[Dataset content — start]

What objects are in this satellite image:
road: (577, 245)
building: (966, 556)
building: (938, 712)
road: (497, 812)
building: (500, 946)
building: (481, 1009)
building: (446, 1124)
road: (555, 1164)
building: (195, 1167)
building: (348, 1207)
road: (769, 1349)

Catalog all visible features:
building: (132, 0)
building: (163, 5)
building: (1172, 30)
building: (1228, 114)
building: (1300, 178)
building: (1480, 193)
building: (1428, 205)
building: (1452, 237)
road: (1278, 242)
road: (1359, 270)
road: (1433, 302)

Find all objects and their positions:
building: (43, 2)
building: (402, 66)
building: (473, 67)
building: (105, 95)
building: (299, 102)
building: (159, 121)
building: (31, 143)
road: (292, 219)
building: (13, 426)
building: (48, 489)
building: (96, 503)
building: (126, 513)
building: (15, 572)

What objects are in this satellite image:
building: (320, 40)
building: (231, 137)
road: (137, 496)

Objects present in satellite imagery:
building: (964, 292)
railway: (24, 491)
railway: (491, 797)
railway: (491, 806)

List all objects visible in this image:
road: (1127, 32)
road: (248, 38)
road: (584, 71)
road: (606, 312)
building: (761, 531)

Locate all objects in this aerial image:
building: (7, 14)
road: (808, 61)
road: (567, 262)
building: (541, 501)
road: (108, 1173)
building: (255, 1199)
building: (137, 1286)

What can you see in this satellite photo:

[Dataset content — finish]

> Exercise prompt
What is wanted is an exact copy of the data.

> Your solution
What objects are in this satellite image:
road: (577, 245)
building: (966, 556)
building: (938, 712)
road: (497, 812)
building: (500, 946)
building: (481, 1009)
building: (446, 1124)
road: (555, 1164)
building: (195, 1167)
building: (348, 1207)
road: (769, 1349)

Catalog all visible features:
building: (132, 0)
building: (163, 5)
building: (1172, 30)
building: (1228, 114)
building: (1300, 178)
building: (1480, 193)
building: (1428, 205)
building: (1452, 237)
road: (1278, 242)
road: (1359, 270)
road: (1433, 302)

Find all objects and their positions:
building: (43, 2)
building: (402, 66)
building: (473, 67)
building: (105, 95)
building: (299, 102)
building: (159, 121)
building: (31, 143)
road: (292, 219)
building: (13, 426)
building: (48, 489)
building: (96, 503)
building: (126, 513)
building: (15, 572)

What objects are in this satellite image:
building: (320, 40)
building: (231, 137)
road: (137, 496)

Objects present in satellite imagery:
building: (964, 292)
railway: (24, 491)
railway: (491, 797)
railway: (491, 806)

List all objects visible in this image:
road: (1127, 32)
road: (248, 38)
road: (584, 71)
road: (606, 312)
building: (761, 531)

Locate all objects in this aerial image:
building: (7, 14)
road: (808, 61)
road: (567, 262)
building: (541, 501)
road: (108, 1173)
building: (255, 1199)
building: (137, 1286)

What can you see in this satellite photo:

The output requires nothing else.